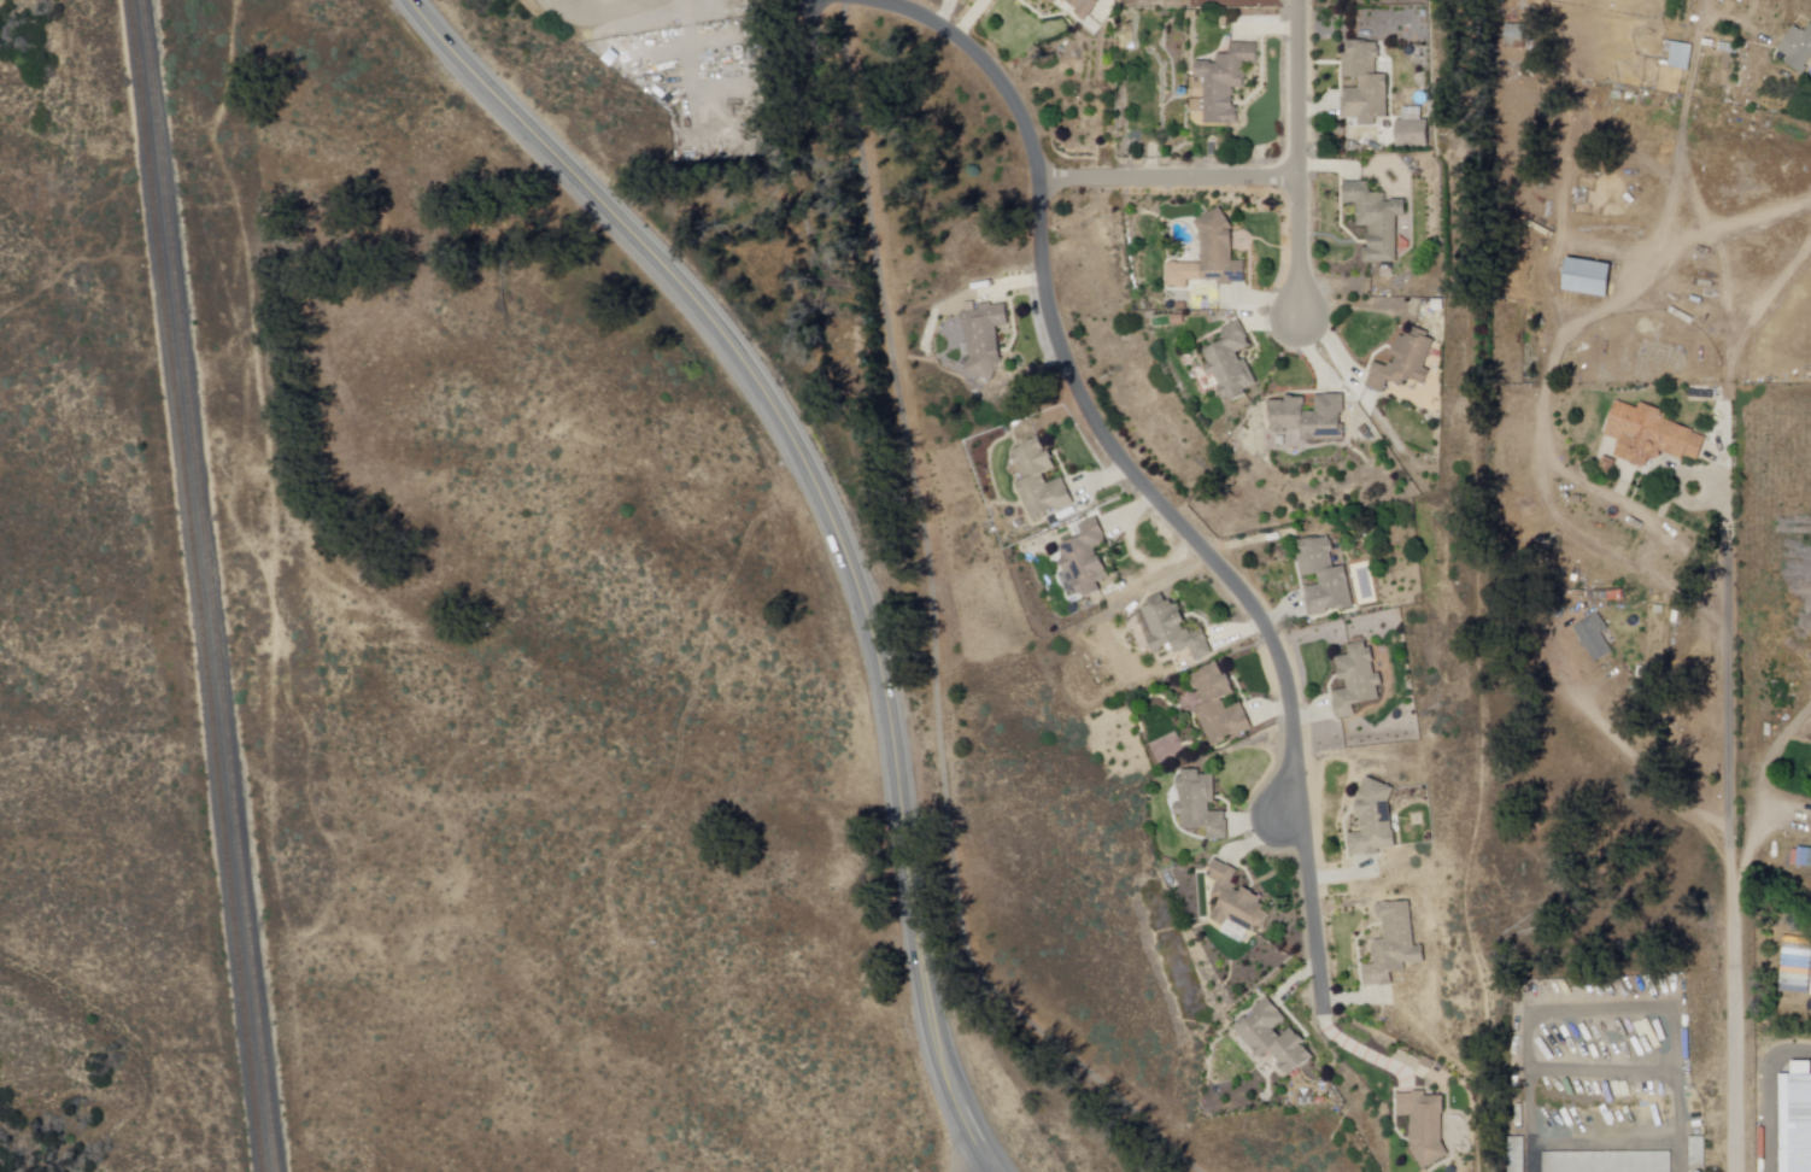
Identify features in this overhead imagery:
building: (1022, 0)
building: (1056, 1)
building: (1048, 2)
building: (1089, 7)
building: (1193, 12)
building: (1223, 19)
building: (1515, 38)
building: (1799, 47)
building: (1680, 55)
building: (1231, 81)
building: (1363, 81)
building: (1412, 130)
building: (1211, 147)
road: (1303, 158)
road: (1170, 176)
building: (1375, 219)
building: (1211, 256)
building: (1386, 271)
building: (1588, 275)
building: (1438, 303)
building: (1181, 304)
building: (1178, 318)
building: (988, 341)
building: (1403, 362)
building: (1234, 365)
building: (1301, 424)
building: (1364, 430)
building: (1650, 437)
park: (19, 464)
road: (1141, 476)
building: (1043, 480)
road: (829, 520)
building: (1088, 562)
building: (1323, 579)
railway: (212, 585)
railway: (196, 586)
building: (1711, 615)
building: (1176, 631)
building: (1595, 637)
building: (1355, 683)
building: (1223, 705)
road: (1638, 760)
building: (1204, 806)
road: (1731, 815)
building: (1371, 821)
road: (1752, 846)
building: (1240, 903)
building: (1392, 948)
building: (1790, 984)
building: (1278, 1038)
building: (1426, 1062)
building: (1304, 1101)
building: (1795, 1120)
building: (1430, 1126)
building: (1515, 1155)
building: (1608, 1163)
road: (986, 1168)
road: (990, 1168)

- - -

> [WORK TASK] Give every entry back unchanged, with no pictures.

> [EXERCISE OUTPUT]
Identify features in this overhead imagery:
building: (1022, 0)
building: (1056, 1)
building: (1048, 2)
building: (1089, 7)
building: (1193, 12)
building: (1223, 19)
building: (1515, 38)
building: (1799, 47)
building: (1680, 55)
building: (1231, 81)
building: (1363, 81)
building: (1412, 130)
building: (1211, 147)
road: (1303, 158)
road: (1170, 176)
building: (1375, 219)
building: (1211, 256)
building: (1386, 271)
building: (1588, 275)
building: (1438, 303)
building: (1181, 304)
building: (1178, 318)
building: (988, 341)
building: (1403, 362)
building: (1234, 365)
building: (1301, 424)
building: (1364, 430)
building: (1650, 437)
park: (19, 464)
road: (1141, 476)
building: (1043, 480)
road: (829, 520)
building: (1088, 562)
building: (1323, 579)
railway: (212, 585)
railway: (196, 586)
building: (1711, 615)
building: (1176, 631)
building: (1595, 637)
building: (1355, 683)
building: (1223, 705)
road: (1638, 760)
building: (1204, 806)
road: (1731, 815)
building: (1371, 821)
road: (1752, 846)
building: (1240, 903)
building: (1392, 948)
building: (1790, 984)
building: (1278, 1038)
building: (1426, 1062)
building: (1304, 1101)
building: (1795, 1120)
building: (1430, 1126)
building: (1515, 1155)
building: (1608, 1163)
road: (986, 1168)
road: (990, 1168)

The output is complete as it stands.